* To do *
Your answer should be the lines below from the one with "gone | dumbbell" to the one with "plate (brown) |", both included, given again exactly and with nothing added.

* Data for processing *
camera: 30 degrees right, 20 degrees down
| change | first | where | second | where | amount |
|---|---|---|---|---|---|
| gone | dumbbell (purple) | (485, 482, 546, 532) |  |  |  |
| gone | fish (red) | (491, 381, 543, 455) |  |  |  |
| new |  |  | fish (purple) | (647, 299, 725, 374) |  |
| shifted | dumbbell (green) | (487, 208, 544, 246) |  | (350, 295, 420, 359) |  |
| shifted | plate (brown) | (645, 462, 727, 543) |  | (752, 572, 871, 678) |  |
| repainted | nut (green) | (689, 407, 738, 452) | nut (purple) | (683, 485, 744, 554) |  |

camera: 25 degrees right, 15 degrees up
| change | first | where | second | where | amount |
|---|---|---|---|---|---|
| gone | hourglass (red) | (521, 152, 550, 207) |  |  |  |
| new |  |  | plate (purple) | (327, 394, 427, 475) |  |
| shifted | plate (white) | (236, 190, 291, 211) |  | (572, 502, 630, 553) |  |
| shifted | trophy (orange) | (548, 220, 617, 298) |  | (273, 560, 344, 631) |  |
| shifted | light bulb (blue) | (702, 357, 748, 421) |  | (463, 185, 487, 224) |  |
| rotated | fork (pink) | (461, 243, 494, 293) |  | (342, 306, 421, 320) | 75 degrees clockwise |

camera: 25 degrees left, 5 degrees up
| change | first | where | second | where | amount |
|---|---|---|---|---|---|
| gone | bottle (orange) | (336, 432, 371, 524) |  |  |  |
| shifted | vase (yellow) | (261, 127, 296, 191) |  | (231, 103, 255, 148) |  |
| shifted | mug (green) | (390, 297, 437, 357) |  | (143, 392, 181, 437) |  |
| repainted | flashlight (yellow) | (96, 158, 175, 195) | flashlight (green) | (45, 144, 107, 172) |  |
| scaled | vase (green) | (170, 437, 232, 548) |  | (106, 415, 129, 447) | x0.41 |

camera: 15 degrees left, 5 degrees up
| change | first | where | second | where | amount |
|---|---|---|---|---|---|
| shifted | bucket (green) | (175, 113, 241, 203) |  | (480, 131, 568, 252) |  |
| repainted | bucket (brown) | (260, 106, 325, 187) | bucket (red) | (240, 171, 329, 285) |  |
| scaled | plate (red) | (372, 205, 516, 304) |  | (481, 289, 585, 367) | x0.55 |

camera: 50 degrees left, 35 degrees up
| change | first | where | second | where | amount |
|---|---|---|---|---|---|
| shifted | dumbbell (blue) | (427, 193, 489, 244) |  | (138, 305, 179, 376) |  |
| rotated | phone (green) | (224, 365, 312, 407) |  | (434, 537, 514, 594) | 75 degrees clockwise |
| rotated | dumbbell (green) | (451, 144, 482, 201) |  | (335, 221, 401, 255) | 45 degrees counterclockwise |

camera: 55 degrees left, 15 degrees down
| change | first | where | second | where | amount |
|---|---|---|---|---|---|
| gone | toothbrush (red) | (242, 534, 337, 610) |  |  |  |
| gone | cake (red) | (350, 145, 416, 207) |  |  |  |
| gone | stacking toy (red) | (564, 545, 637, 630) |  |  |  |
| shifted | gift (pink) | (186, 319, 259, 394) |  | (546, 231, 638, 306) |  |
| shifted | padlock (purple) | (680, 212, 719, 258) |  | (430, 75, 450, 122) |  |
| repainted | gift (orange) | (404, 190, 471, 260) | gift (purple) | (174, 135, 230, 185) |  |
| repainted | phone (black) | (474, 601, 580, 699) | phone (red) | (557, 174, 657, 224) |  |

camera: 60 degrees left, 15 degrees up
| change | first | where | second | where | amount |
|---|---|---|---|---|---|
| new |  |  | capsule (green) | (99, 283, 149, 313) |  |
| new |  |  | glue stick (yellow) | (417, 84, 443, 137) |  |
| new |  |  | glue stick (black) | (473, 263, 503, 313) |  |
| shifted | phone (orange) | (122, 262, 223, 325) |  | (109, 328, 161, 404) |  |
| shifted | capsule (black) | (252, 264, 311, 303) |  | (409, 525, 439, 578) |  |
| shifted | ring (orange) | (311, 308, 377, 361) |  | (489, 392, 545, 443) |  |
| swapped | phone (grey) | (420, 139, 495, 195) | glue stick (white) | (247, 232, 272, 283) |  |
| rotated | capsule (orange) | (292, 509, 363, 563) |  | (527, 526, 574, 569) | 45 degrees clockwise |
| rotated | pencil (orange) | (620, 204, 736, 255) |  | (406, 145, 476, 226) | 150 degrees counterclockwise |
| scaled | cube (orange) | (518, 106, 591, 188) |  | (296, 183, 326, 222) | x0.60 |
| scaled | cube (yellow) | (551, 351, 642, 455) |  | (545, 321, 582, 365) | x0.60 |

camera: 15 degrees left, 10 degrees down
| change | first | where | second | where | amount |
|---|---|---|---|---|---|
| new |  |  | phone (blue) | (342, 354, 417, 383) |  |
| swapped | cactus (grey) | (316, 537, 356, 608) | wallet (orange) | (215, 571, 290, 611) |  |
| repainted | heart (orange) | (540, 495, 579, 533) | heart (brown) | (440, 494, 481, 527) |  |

* Expected answer *
| gone | dumbbell (purple) | (485, 482, 546, 532) |  |  |  |
| gone | fish (red) | (491, 381, 543, 455) |  |  |  |
| new |  |  | fish (purple) | (647, 299, 725, 374) |  |
| shifted | dumbbell (green) | (487, 208, 544, 246) |  | (350, 295, 420, 359) |  |
| shifted | plate (brown) | (645, 462, 727, 543) |  | (752, 572, 871, 678) |  |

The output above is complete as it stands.